## The task
Please reproduce every record, keeping each one exactly as written.

Data records
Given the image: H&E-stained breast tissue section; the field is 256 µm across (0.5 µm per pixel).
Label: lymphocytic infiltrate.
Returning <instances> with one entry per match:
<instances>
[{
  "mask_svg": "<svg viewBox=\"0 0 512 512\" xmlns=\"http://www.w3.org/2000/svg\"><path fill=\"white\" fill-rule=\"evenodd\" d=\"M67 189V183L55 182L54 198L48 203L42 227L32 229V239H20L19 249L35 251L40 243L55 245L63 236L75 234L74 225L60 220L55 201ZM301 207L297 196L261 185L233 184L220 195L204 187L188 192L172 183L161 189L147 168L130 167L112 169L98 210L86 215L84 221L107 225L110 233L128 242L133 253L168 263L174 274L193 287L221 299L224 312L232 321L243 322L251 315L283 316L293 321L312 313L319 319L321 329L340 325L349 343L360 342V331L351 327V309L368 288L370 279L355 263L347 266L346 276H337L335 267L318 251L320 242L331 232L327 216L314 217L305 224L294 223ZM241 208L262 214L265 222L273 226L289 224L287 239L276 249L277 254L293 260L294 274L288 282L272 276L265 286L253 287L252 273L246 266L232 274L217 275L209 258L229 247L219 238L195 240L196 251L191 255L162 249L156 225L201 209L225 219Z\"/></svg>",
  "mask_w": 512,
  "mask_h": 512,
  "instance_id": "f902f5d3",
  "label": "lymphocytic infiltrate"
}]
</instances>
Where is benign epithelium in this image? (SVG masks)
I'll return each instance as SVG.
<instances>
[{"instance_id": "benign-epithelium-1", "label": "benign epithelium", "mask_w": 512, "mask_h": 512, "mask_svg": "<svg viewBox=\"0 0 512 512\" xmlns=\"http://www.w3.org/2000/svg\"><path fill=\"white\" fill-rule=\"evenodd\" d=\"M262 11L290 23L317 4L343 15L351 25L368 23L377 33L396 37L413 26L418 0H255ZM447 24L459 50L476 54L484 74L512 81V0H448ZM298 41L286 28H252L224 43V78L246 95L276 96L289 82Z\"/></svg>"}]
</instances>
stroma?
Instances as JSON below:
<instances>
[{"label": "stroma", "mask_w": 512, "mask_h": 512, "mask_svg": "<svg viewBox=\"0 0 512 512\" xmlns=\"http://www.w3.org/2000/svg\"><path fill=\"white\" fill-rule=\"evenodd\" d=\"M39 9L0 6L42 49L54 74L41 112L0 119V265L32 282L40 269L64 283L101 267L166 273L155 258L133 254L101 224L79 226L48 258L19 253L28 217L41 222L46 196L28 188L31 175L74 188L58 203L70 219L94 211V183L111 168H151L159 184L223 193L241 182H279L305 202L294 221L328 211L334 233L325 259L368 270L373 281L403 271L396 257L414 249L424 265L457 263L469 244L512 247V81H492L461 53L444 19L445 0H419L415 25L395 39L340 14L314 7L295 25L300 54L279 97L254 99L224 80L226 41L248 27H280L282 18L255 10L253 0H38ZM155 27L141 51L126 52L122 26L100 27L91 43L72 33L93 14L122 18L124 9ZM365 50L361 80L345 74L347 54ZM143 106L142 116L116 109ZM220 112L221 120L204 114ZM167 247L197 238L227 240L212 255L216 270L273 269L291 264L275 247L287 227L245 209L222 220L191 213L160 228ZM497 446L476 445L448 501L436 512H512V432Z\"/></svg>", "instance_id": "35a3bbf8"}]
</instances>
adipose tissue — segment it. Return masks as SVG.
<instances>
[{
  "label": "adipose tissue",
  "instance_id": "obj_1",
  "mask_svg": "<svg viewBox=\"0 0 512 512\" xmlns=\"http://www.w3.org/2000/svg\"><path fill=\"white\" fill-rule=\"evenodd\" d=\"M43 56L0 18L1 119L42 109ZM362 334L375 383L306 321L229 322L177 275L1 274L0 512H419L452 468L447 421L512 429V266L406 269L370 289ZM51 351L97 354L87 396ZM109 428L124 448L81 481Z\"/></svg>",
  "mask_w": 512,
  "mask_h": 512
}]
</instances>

## Result of the task
Given the image: H&E-stained breast tissue section; the field is 256 µm across (0.5 µm per pixel).
Label: lymphocytic infiltrate.
Returning <instances> with one entry per match:
<instances>
[{
  "mask_svg": "<svg viewBox=\"0 0 512 512\" xmlns=\"http://www.w3.org/2000/svg\"><path fill=\"white\" fill-rule=\"evenodd\" d=\"M67 189V183L55 182L54 198L48 203L42 227L32 229V239H20L19 249L35 251L40 243L55 245L63 236L75 234L74 225L60 220L55 201ZM301 207L297 196L261 185L233 184L220 195L204 187L188 192L172 183L161 189L147 168L130 167L112 169L98 210L86 215L84 221L107 225L110 233L128 242L133 253L168 263L174 274L193 287L221 299L224 312L232 321L243 322L251 315L283 316L293 321L312 313L319 319L321 329L340 325L349 343L360 342V331L351 327V309L368 288L370 279L355 263L347 266L346 276H337L335 267L318 251L320 242L331 232L327 216L314 217L305 224L294 223ZM241 208L262 214L265 222L273 226L289 224L287 239L276 249L277 254L293 260L294 274L288 282L272 276L265 286L253 287L252 273L246 266L232 274L217 275L209 258L229 247L219 238L195 240L196 251L191 255L162 249L156 225L201 209L225 219Z\"/></svg>",
  "mask_w": 512,
  "mask_h": 512,
  "instance_id": "f902f5d3",
  "label": "lymphocytic infiltrate"
}]
</instances>
Where is benign epithelium in this image? (SVG masks)
I'll return each instance as SVG.
<instances>
[{"instance_id": "benign-epithelium-1", "label": "benign epithelium", "mask_w": 512, "mask_h": 512, "mask_svg": "<svg viewBox=\"0 0 512 512\" xmlns=\"http://www.w3.org/2000/svg\"><path fill=\"white\" fill-rule=\"evenodd\" d=\"M262 11L290 23L317 4L343 15L351 25L368 23L377 33L396 37L413 26L418 0H255ZM447 24L459 50L476 54L484 74L512 81V0H448ZM298 41L286 28H252L224 43V78L246 95L276 96L289 82Z\"/></svg>"}]
</instances>
stroma?
Instances as JSON below:
<instances>
[{"label": "stroma", "mask_w": 512, "mask_h": 512, "mask_svg": "<svg viewBox=\"0 0 512 512\" xmlns=\"http://www.w3.org/2000/svg\"><path fill=\"white\" fill-rule=\"evenodd\" d=\"M39 9L0 6L42 49L54 74L41 112L0 119V265L32 282L40 269L64 283L101 267L166 273L155 258L133 254L101 224L79 226L48 258L19 253L28 217L41 222L46 196L28 188L31 175L74 188L58 203L70 219L94 211V183L111 168H151L159 184L223 193L241 182H279L305 202L294 221L328 211L334 233L325 259L368 270L373 281L403 271L396 257L414 249L424 265L457 263L469 244L512 247V81H492L461 53L444 19L445 0H419L415 25L395 39L340 14L314 7L295 25L300 54L279 97L254 99L224 80L226 41L248 27H280L282 18L255 10L253 0H38ZM155 27L141 51L126 52L122 26L100 27L91 43L72 33L93 14L122 18L124 9ZM365 50L361 80L345 74L347 54ZM143 106L142 116L116 109ZM220 112L221 120L204 114ZM167 247L197 238L227 240L212 255L216 270L273 269L291 264L275 247L287 227L245 209L222 220L191 213L160 228ZM497 446L476 445L448 501L436 512H512V432Z\"/></svg>", "instance_id": "35a3bbf8"}]
</instances>
adipose tissue — segment it. Return masks as SVG.
<instances>
[{
  "label": "adipose tissue",
  "instance_id": "obj_1",
  "mask_svg": "<svg viewBox=\"0 0 512 512\" xmlns=\"http://www.w3.org/2000/svg\"><path fill=\"white\" fill-rule=\"evenodd\" d=\"M43 56L0 18L1 119L42 109ZM362 334L375 383L306 321L229 322L177 275L1 274L0 512H419L452 468L447 421L512 429V266L406 269L370 289ZM51 351L97 354L87 396ZM109 428L124 448L81 481Z\"/></svg>",
  "mask_w": 512,
  "mask_h": 512
}]
</instances>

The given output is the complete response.